### EXERCISE MATERIALS
□ □ □ □
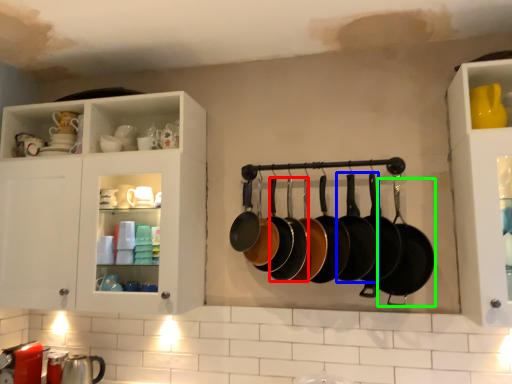
Question: Considering the real-world distances, which object is farthest from frying pan (highlighted by a red box)? frying pan (highlighted by a blue box) or frying pan (highlighted by a green box)?

Choices:
 (A) frying pan
 (B) frying pan

Answer: (B)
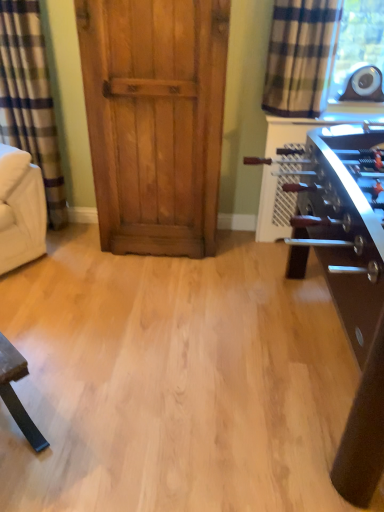
Question: Looking at their shapes, would you say wooden door at center is wider or thinner than shiny brown table at right?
□ □ □ □
### WHAT THE TASK REQUIRES
Please write out the lines of the records above as a numbered list, skipping blank lines and leaving the pictures out.

### RESPONSE TO THIS TASK
1. Question: Considering the real-world distances, which object is farthest from frying pan (highlighted by a red box)? frying pan (highlighted by a blue box) or frying pan (highlighted by a green box)?
2. Choices:
3.  (A) frying pan
4.  (B) frying pan
5. Answer: (B)
6. Question: Looking at their shapes, would you say wooden door at center is wider or thinner than shiny brown table at right?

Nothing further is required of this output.